- Input for this task:
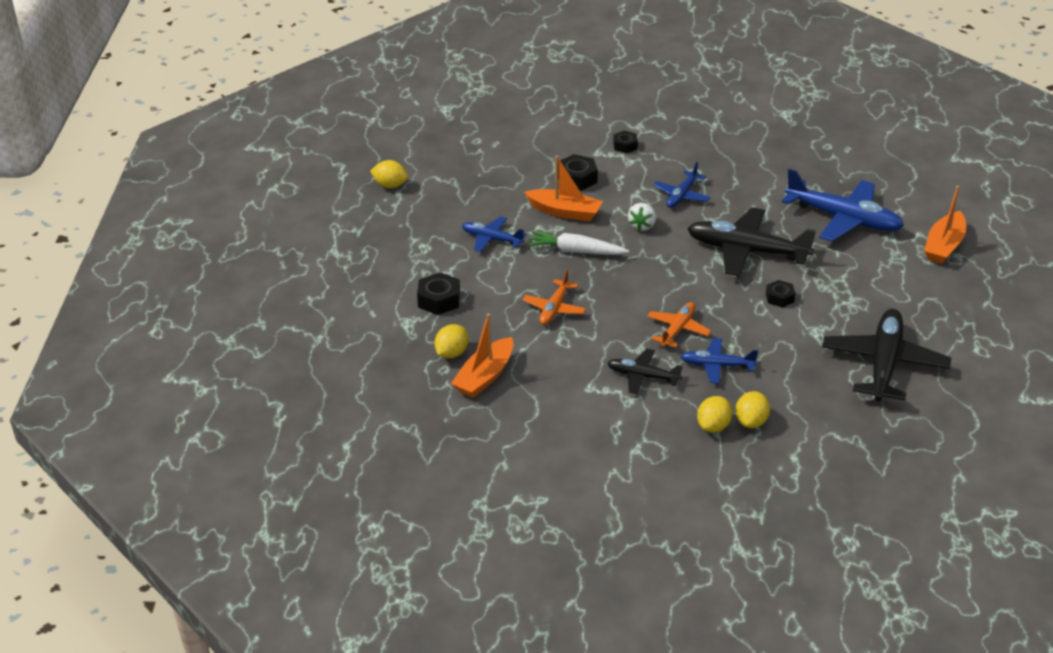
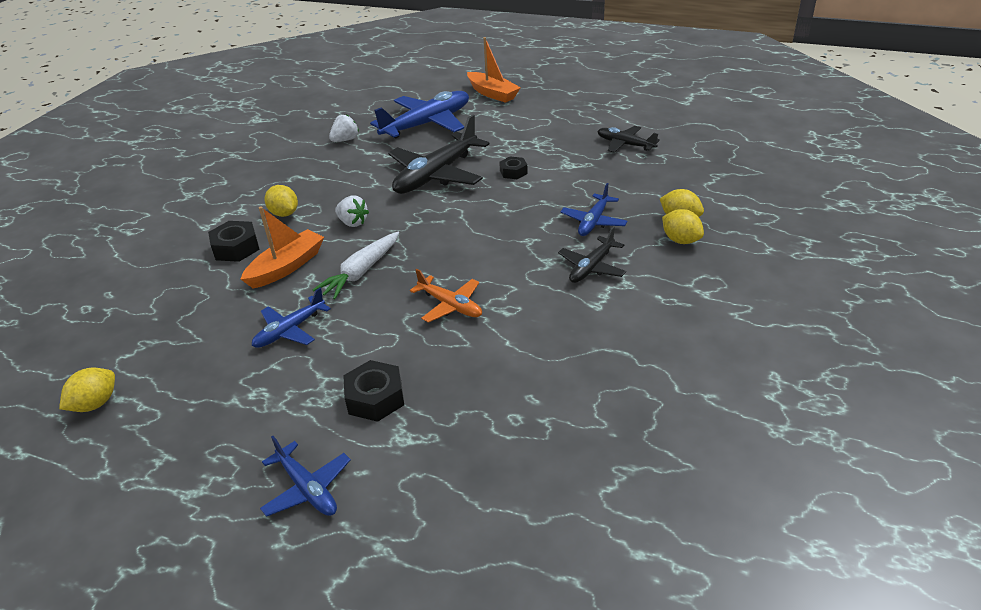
camera: 70 degrees left, 0 degrees up
(452, 353) = (487, 405): yellow lemon -> yellow lemon (284, 213)
(485, 377) = (545, 383): orange boat -> none
(625, 146) = (212, 208): black nut -> none
(677, 330) = (529, 233): orange plane -> none
(682, 195) = (325, 191): blue plane -> blue plane (307, 488)
(779, 178) = (345, 140): none -> white strawberry
(884, 364) = (625, 145): black plane -> black plane, size x0.54

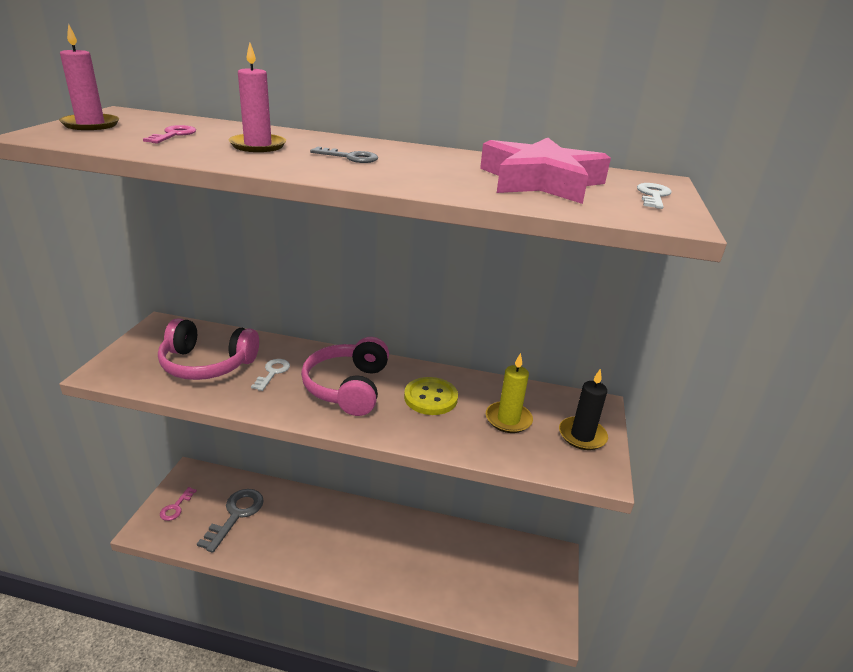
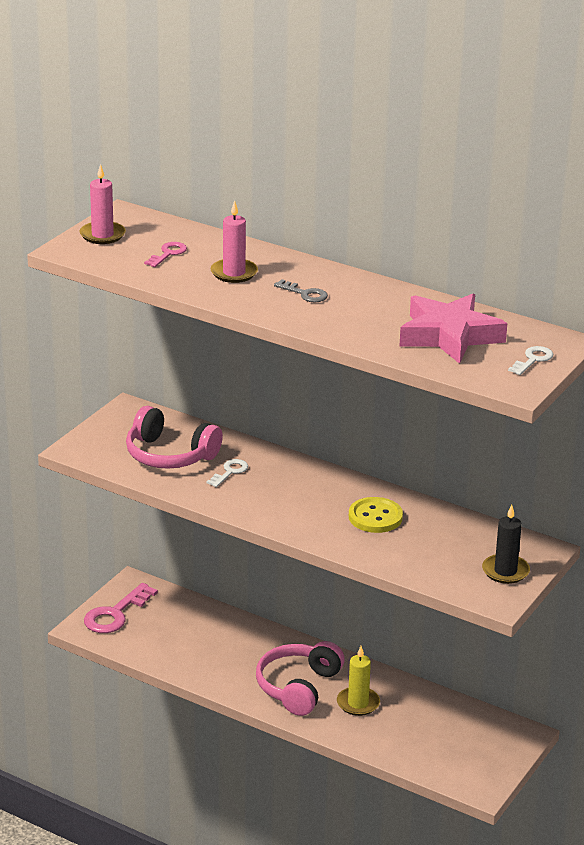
camera: 20 degrees right, 0 degrees up
(176, 507) = (115, 614): pink key -> pink key, size x1.81
(236, 515) = (178, 632): grey key -> none
(348, 387) = (298, 496): pink headphones -> pink headphones (298, 687)
(508, 419) = (441, 547): yellow candle -> yellow candle (358, 703)

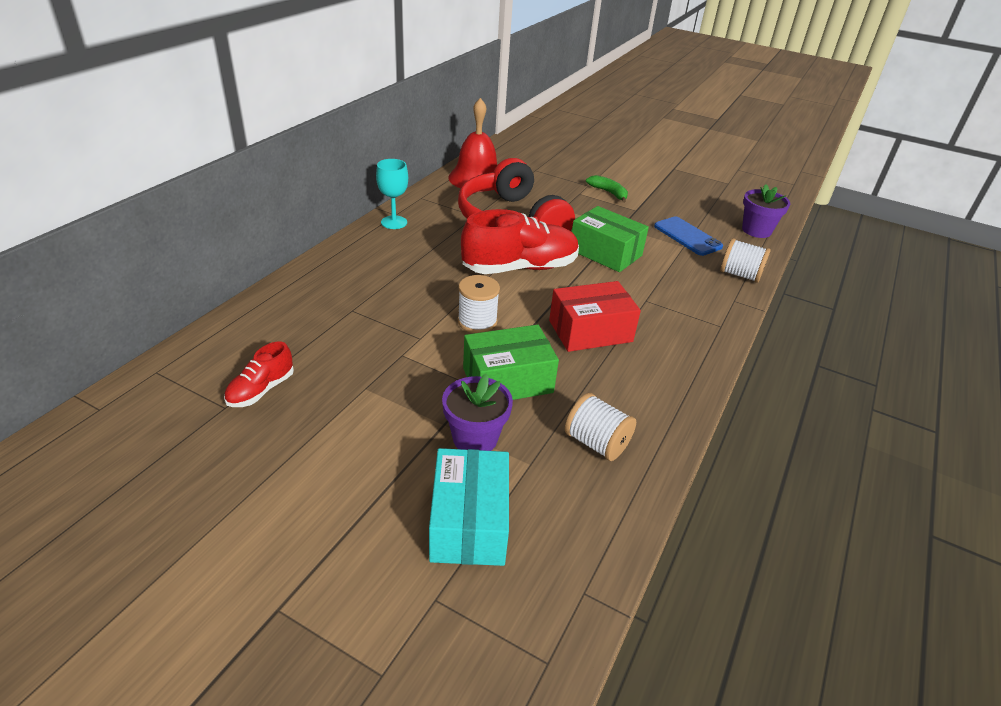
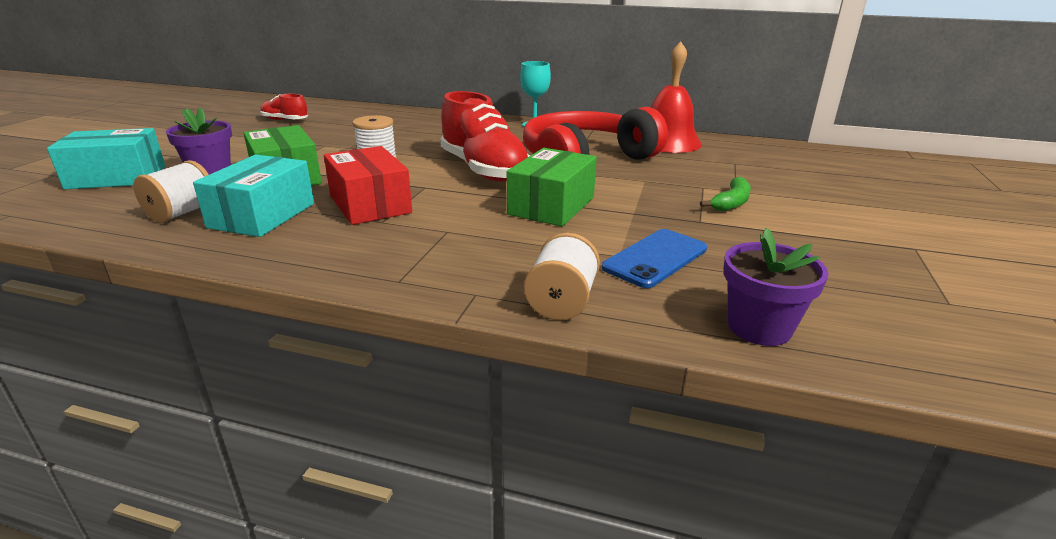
camera: 80 degrees right, 10 degrees down
(608, 390) = (262, 215): none -> turquoise box

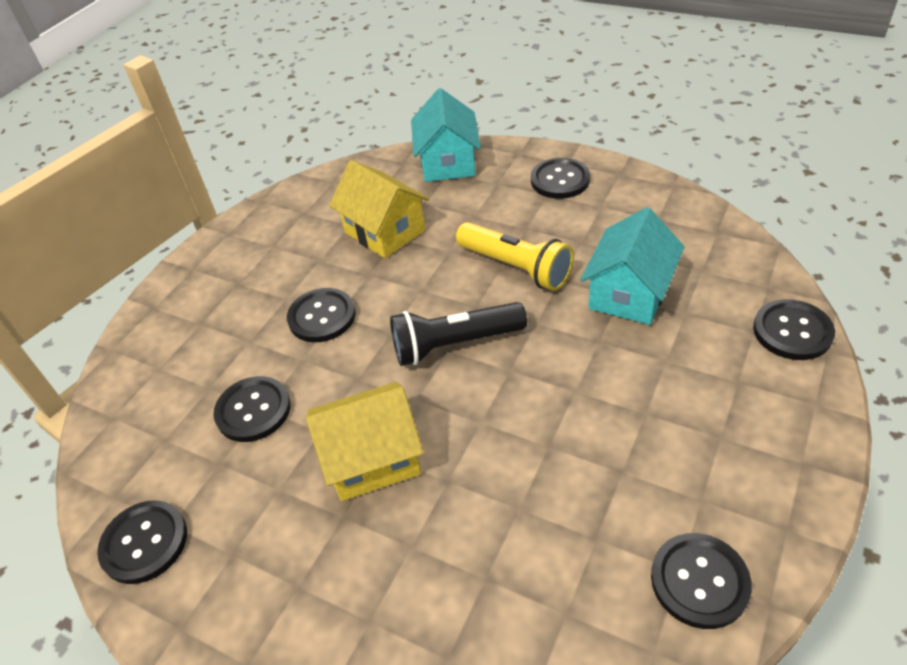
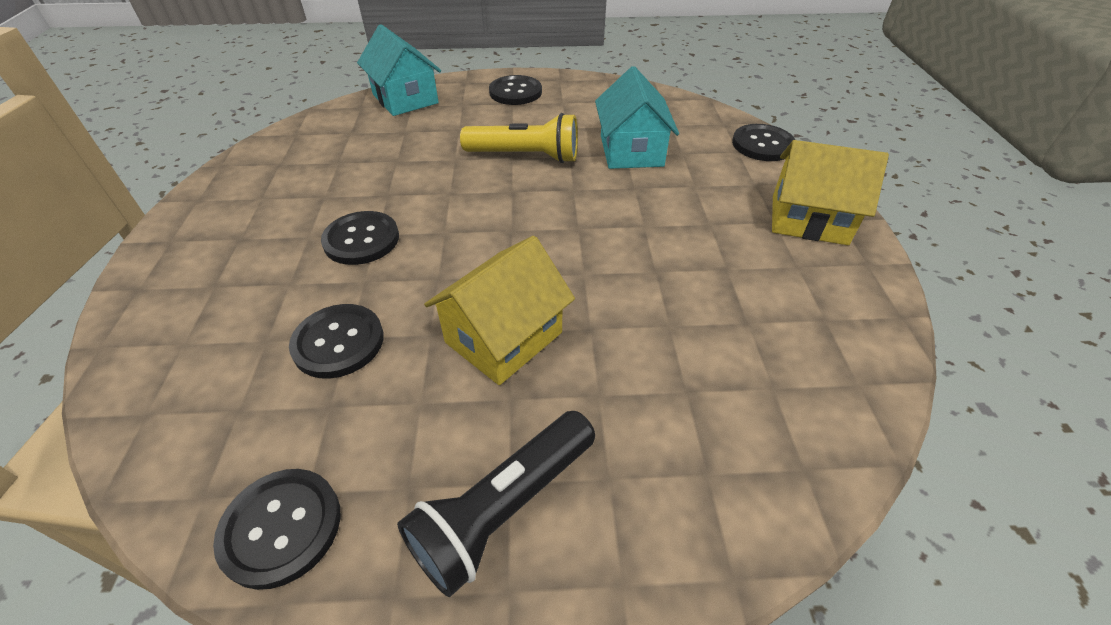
camera: 35 degrees left, 0 degrees up
(385, 231) = (380, 159): yellow house -> yellow house (809, 219)
(454, 344) = (514, 224): black flashlight -> black flashlight (503, 508)
(699, 581) = (845, 320): black button -> none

- Activity: The line containing "(454, 344) = (514, 224): black" and each line after it through the end of the listing above must be printed exactly, with nothing added.

- Your response:
(454, 344) = (514, 224): black flashlight -> black flashlight (503, 508)
(699, 581) = (845, 320): black button -> none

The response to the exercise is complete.